++++ THE DATA
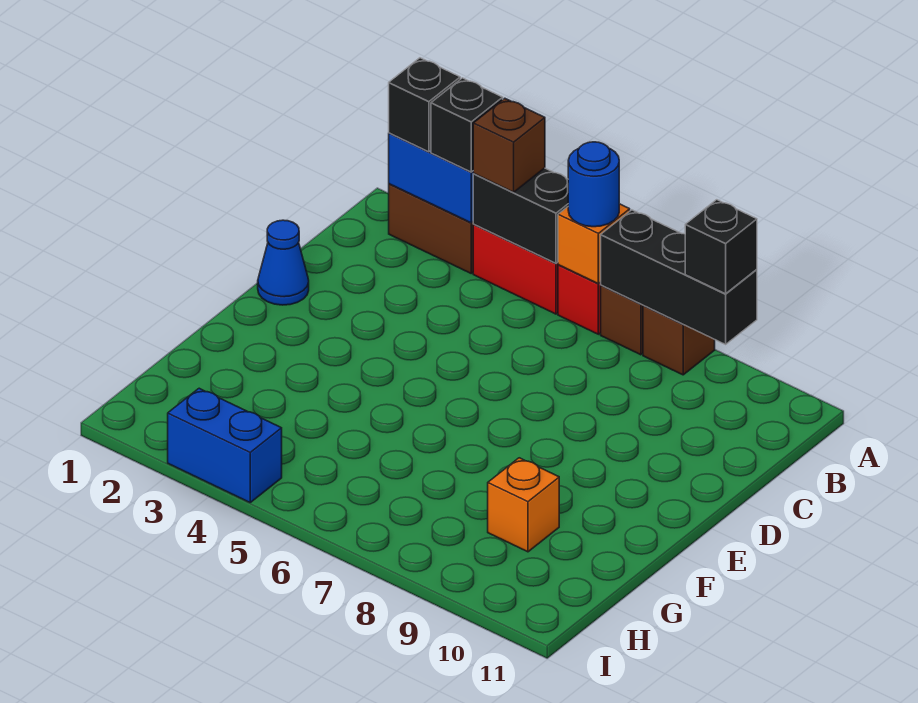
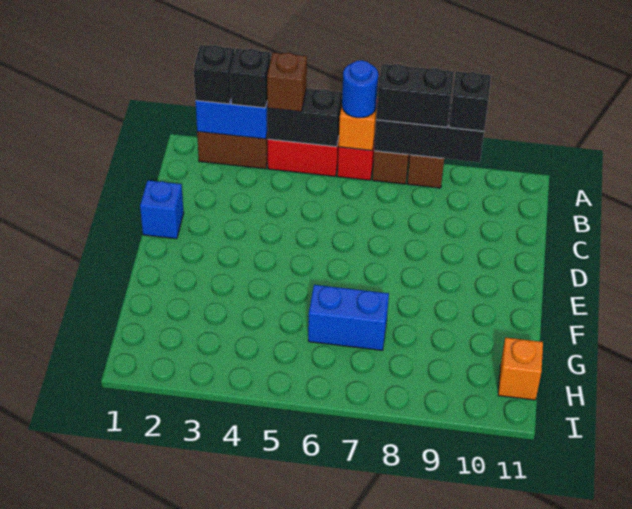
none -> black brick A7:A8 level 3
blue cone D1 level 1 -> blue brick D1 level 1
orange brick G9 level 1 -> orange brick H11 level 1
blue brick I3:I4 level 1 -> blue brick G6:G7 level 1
++++++++
*WHAT TO DO*.
Would you set down each line of the data exactly, with no images included?

*TASK RESULT*.
none -> black brick A7:A8 level 3
blue cone D1 level 1 -> blue brick D1 level 1
orange brick G9 level 1 -> orange brick H11 level 1
blue brick I3:I4 level 1 -> blue brick G6:G7 level 1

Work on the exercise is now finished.